Do any lines in the data below contain "switch"? If so, copy every one of them.

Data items
BEGIN

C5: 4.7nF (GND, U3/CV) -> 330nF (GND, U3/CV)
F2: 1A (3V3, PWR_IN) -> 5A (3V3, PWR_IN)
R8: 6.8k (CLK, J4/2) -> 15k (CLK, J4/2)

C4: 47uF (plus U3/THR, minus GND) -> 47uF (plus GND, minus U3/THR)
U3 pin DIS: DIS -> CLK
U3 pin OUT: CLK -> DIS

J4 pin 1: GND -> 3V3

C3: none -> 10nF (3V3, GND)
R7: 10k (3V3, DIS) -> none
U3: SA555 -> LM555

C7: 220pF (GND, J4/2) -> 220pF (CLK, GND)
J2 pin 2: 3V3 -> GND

END
BEGIN

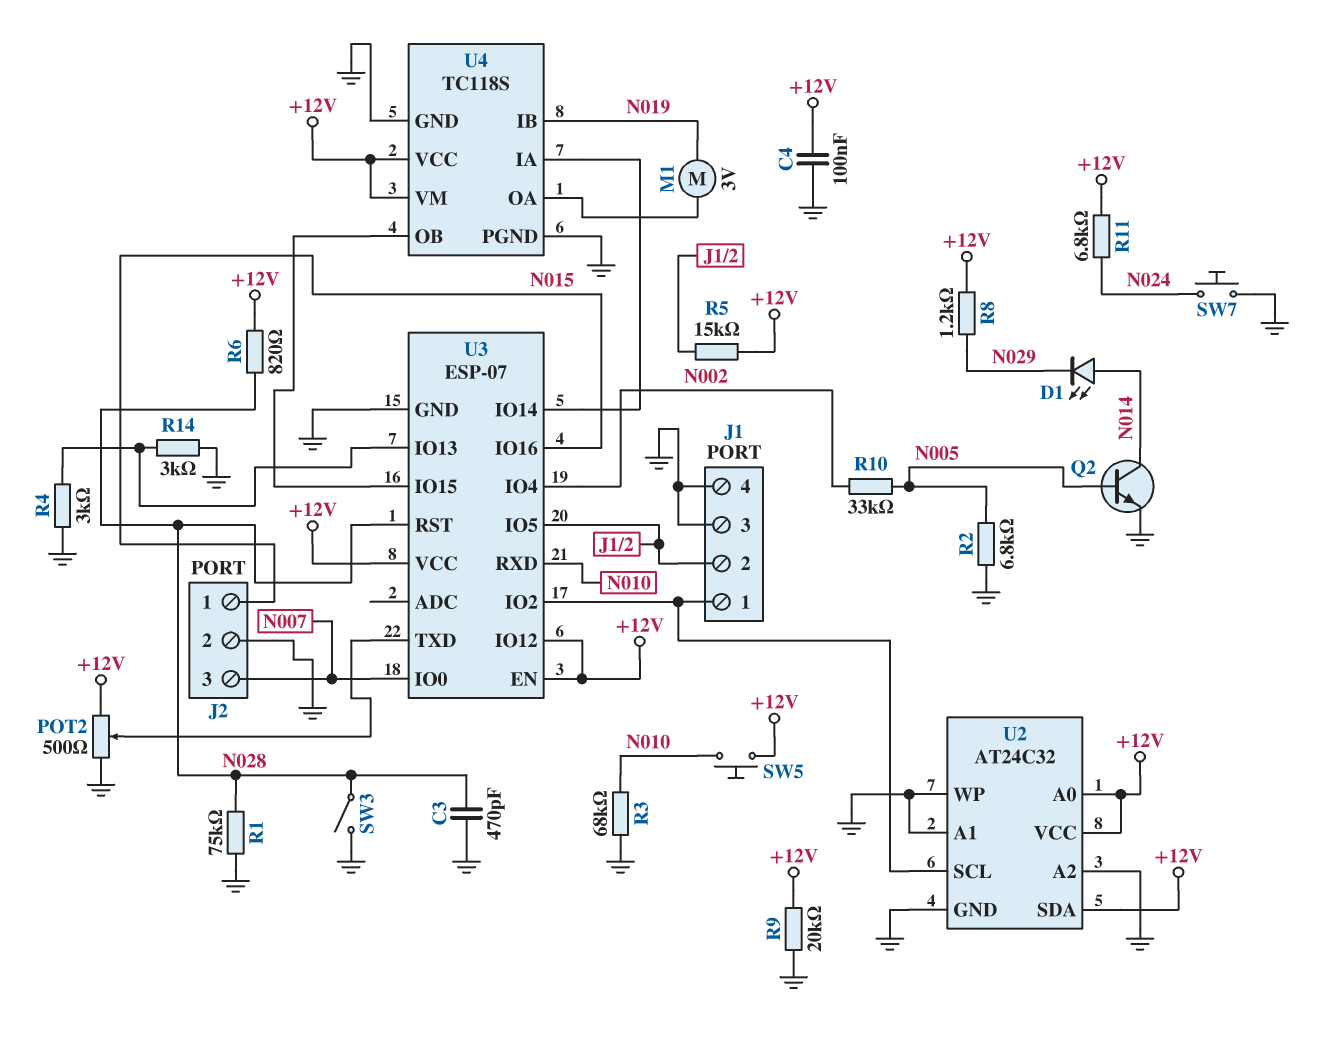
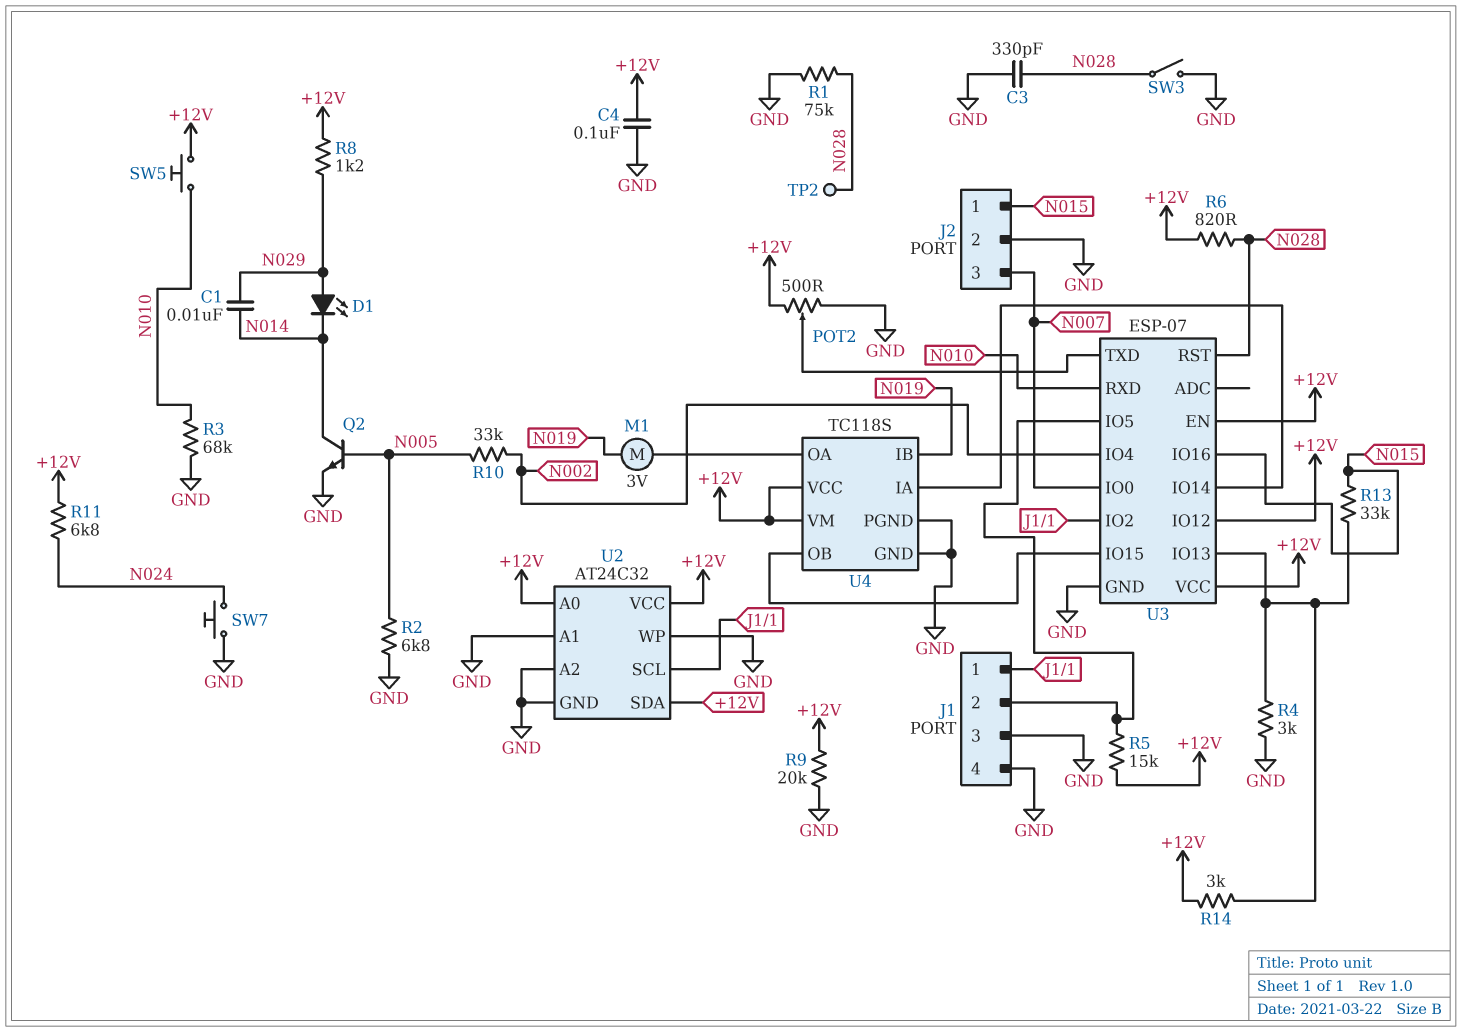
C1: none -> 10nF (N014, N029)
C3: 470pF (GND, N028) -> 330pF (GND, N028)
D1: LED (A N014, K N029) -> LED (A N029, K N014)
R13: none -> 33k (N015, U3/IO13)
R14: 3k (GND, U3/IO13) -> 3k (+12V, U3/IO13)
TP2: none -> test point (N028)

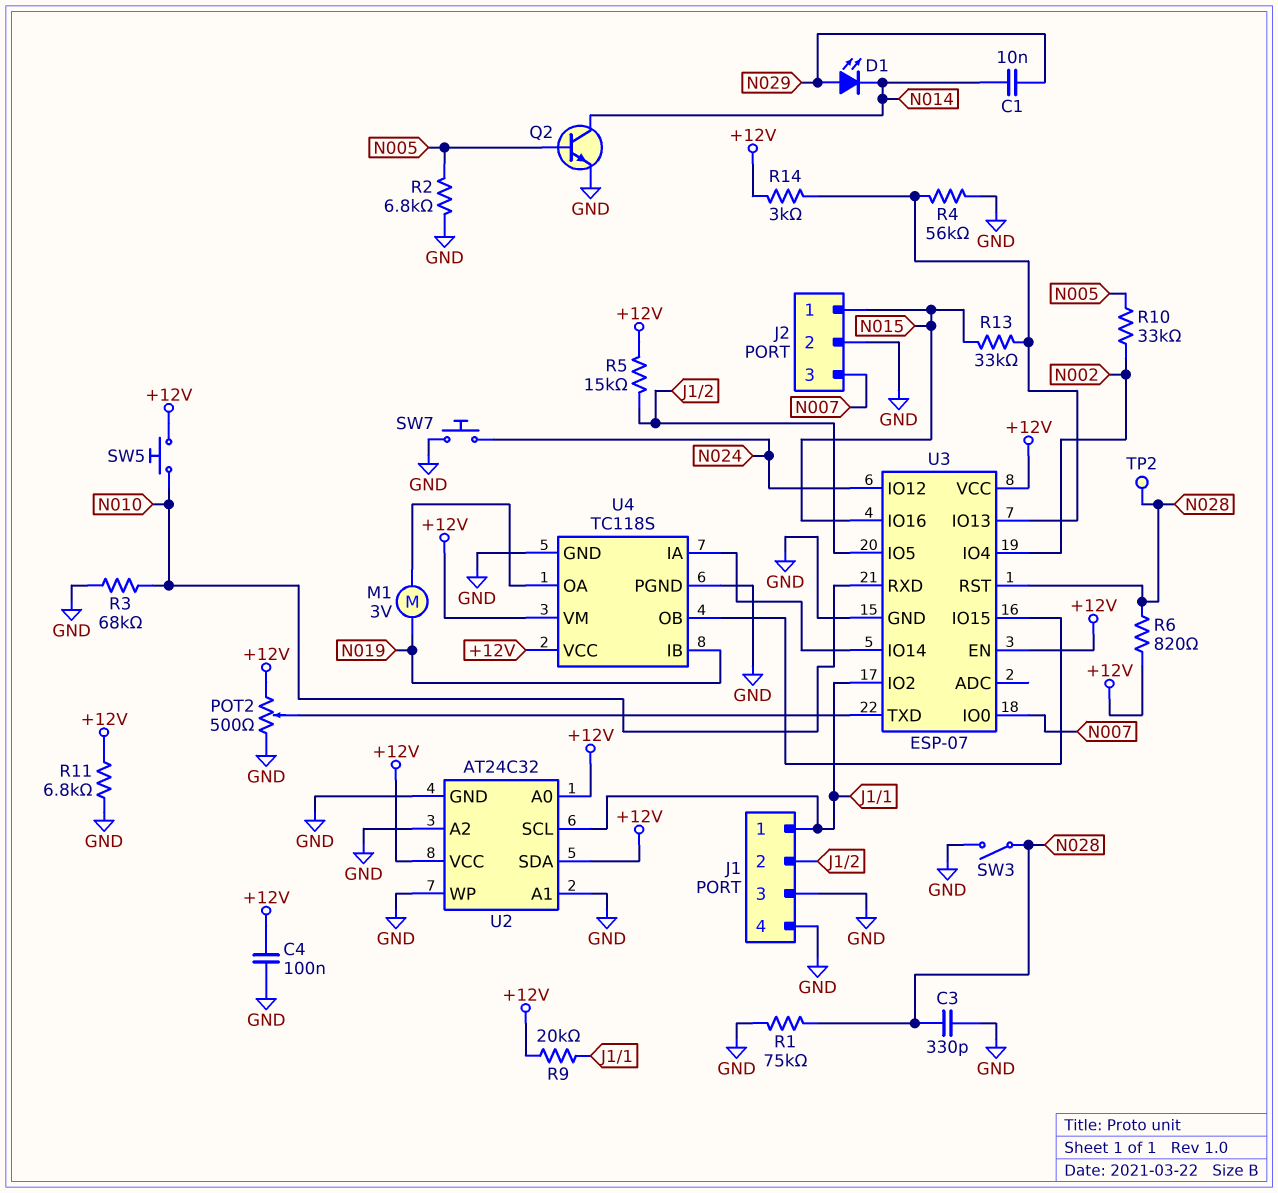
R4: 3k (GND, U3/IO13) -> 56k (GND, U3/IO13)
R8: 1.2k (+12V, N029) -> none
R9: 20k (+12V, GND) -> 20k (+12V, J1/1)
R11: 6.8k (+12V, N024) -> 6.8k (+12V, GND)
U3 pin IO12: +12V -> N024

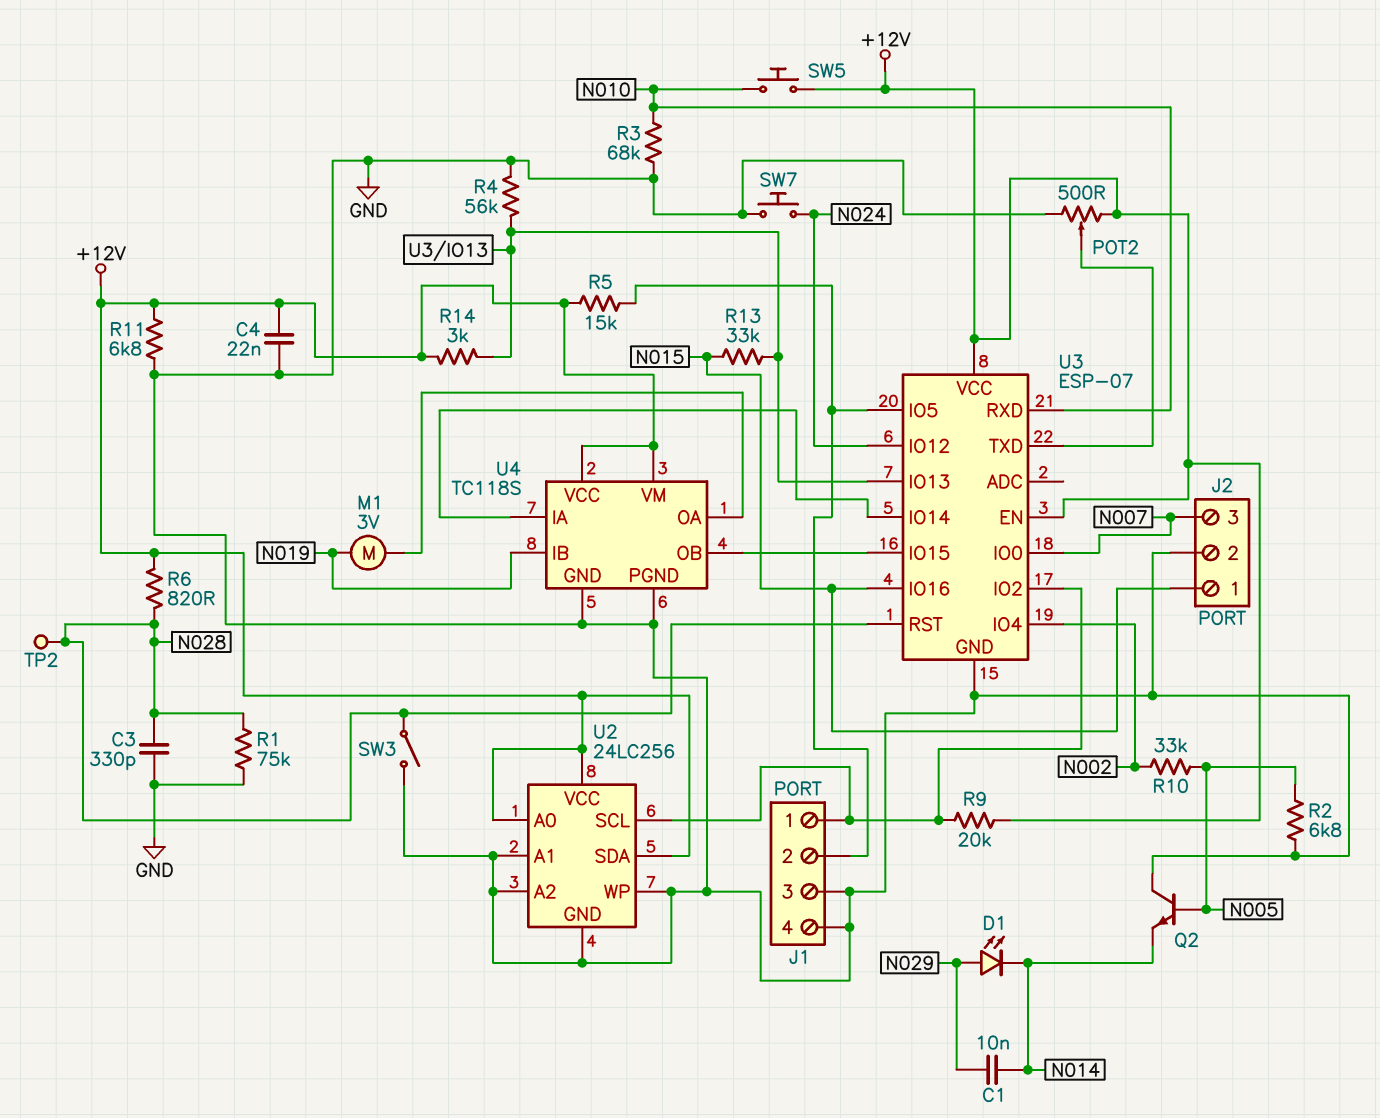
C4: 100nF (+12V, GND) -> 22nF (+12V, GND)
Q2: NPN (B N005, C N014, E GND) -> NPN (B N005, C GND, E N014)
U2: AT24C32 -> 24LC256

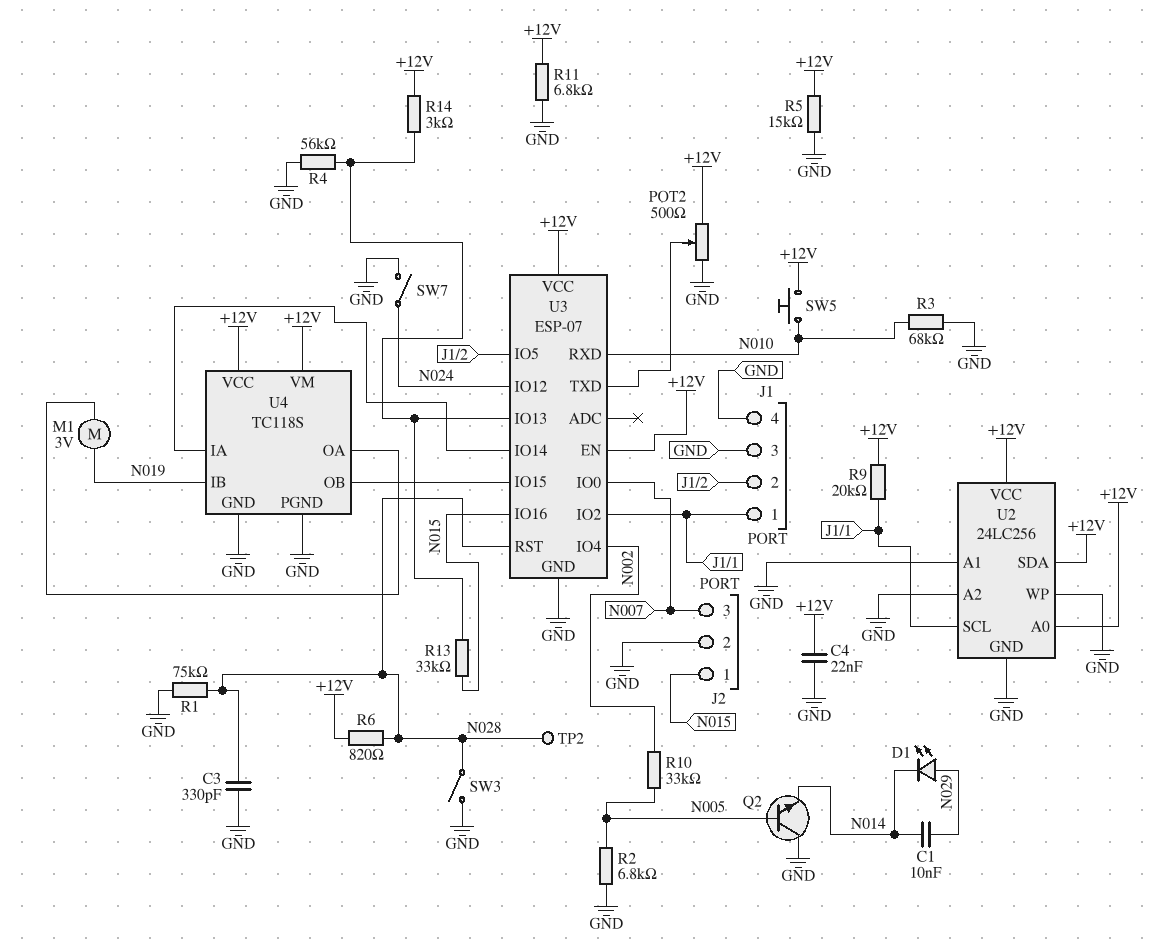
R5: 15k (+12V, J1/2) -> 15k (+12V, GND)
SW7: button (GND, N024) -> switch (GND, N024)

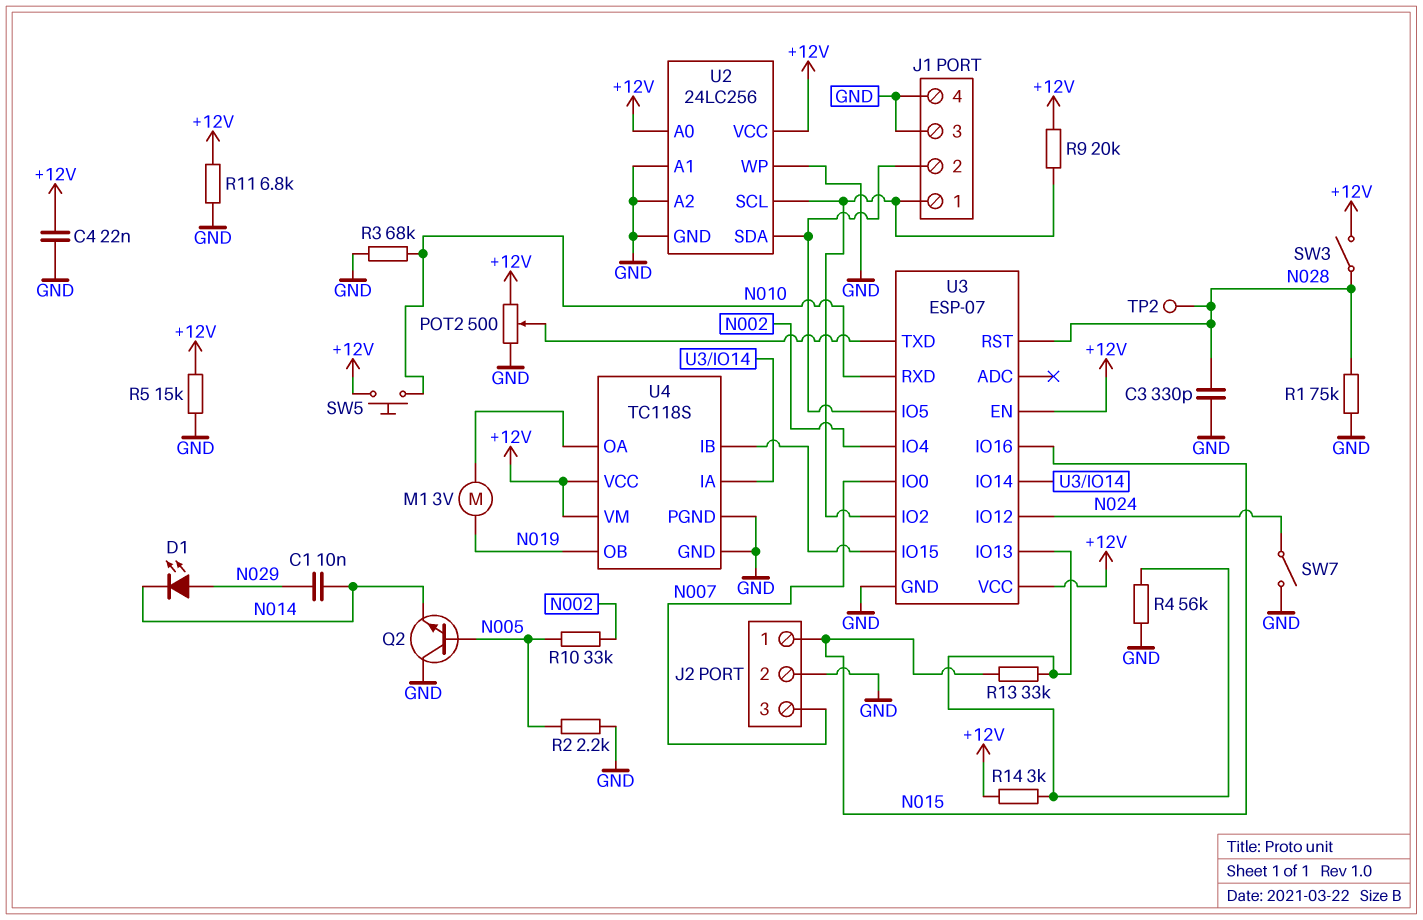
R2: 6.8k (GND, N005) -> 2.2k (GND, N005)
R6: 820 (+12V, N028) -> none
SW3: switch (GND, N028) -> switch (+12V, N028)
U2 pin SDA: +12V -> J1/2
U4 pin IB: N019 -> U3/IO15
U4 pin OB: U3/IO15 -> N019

END

> Answer box:
SW7: button (GND, N024) -> switch (GND, N024)
SW3: switch (GND, N028) -> switch (+12V, N028)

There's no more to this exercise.